* **Work request**:
Say only how many lines in the entries below contain the word "AUDIO".

* **Data for processing**:
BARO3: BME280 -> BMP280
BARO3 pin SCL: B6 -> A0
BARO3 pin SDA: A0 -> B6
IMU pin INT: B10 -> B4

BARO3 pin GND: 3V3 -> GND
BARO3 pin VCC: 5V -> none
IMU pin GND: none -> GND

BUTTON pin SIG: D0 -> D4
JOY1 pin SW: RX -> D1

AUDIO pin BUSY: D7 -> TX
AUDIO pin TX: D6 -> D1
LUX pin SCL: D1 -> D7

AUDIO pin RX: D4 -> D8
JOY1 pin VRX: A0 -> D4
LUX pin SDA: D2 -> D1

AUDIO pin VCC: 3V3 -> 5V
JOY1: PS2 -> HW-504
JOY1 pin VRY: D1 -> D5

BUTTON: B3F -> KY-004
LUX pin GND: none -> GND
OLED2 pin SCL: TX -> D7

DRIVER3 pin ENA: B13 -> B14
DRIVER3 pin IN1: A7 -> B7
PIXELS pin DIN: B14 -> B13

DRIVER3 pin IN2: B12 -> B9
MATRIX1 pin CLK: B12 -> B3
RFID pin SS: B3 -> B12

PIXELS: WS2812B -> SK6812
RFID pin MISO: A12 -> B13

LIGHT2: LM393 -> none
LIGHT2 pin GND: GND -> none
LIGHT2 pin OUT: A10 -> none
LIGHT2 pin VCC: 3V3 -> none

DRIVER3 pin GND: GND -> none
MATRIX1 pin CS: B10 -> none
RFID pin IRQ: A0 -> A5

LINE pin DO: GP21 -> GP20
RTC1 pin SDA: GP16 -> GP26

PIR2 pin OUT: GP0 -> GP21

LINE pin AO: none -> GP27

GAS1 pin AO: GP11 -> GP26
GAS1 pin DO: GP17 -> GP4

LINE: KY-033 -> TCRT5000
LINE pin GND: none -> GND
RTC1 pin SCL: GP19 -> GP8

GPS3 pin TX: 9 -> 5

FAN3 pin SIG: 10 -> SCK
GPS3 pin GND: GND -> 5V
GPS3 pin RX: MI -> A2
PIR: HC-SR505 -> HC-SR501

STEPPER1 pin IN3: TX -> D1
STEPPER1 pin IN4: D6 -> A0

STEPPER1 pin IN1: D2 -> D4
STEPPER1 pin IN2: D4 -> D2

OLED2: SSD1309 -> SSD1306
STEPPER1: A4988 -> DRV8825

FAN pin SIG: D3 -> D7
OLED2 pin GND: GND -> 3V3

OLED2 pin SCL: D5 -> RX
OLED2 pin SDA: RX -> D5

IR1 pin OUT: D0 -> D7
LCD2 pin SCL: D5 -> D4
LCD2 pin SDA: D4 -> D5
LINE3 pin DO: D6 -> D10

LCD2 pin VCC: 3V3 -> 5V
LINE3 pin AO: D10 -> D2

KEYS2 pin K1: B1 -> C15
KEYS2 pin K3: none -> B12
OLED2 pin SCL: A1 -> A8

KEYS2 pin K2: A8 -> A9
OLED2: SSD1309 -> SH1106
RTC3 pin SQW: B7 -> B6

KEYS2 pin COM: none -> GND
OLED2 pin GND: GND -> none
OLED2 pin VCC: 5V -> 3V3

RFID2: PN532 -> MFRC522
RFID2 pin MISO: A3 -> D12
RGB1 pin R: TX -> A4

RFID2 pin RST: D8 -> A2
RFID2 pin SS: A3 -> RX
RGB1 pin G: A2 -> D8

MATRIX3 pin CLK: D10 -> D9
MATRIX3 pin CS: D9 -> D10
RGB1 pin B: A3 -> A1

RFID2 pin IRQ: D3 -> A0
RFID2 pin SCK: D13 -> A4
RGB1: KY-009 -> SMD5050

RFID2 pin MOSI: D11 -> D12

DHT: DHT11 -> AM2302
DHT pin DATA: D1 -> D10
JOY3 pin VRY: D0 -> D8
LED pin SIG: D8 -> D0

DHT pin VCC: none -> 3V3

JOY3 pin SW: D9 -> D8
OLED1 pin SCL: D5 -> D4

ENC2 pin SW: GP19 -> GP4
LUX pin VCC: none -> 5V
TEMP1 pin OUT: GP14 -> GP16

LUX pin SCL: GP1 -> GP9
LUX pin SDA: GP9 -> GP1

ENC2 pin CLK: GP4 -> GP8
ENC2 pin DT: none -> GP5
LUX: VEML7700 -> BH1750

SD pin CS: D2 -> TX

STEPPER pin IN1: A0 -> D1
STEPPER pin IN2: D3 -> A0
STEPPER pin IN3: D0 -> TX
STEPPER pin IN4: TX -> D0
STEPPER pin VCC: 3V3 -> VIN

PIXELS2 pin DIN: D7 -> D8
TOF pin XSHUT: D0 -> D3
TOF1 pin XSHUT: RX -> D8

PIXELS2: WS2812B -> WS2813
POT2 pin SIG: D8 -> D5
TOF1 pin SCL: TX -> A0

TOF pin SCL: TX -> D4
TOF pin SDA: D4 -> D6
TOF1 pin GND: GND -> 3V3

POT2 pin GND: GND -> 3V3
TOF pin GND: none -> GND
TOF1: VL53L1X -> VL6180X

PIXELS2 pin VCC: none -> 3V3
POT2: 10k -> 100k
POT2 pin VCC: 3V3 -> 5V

* **Exercise answer**:
4